# [What needs to be done]
Exactly as written, print every line of the listing below and omit its pictures.

# [Data excerpt]
Content starts

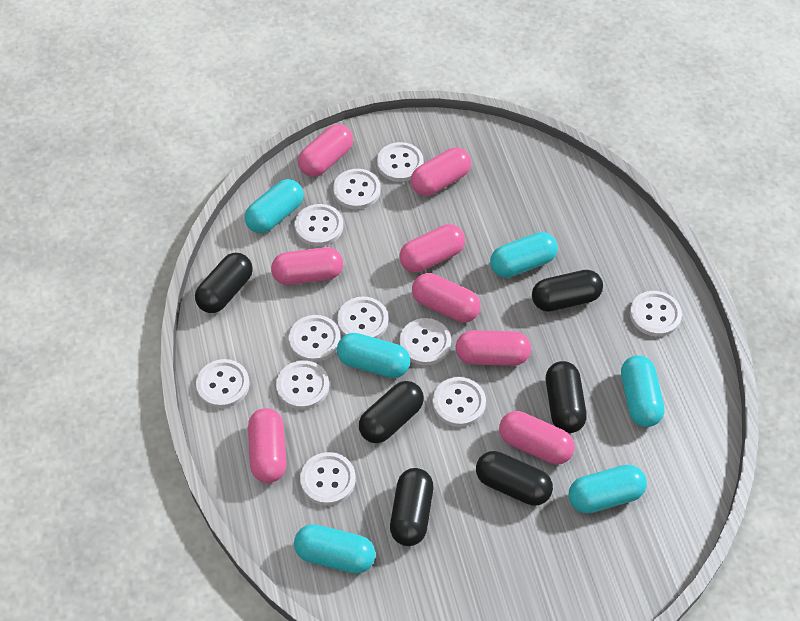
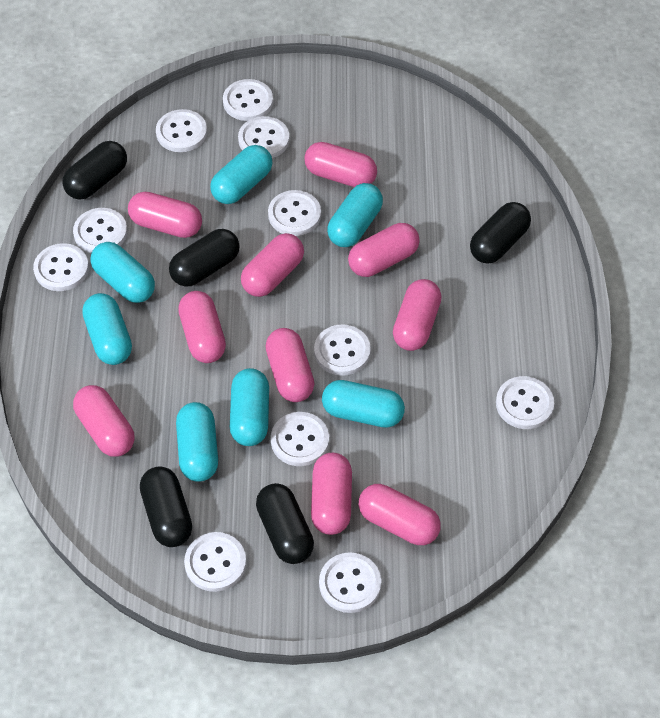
black capsule: 6 -> 5
pink capsule: 8 -> 10
turquoise capsule: 6 -> 7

Content ends

# [Your response]
black capsule: 6 -> 5
pink capsule: 8 -> 10
turquoise capsule: 6 -> 7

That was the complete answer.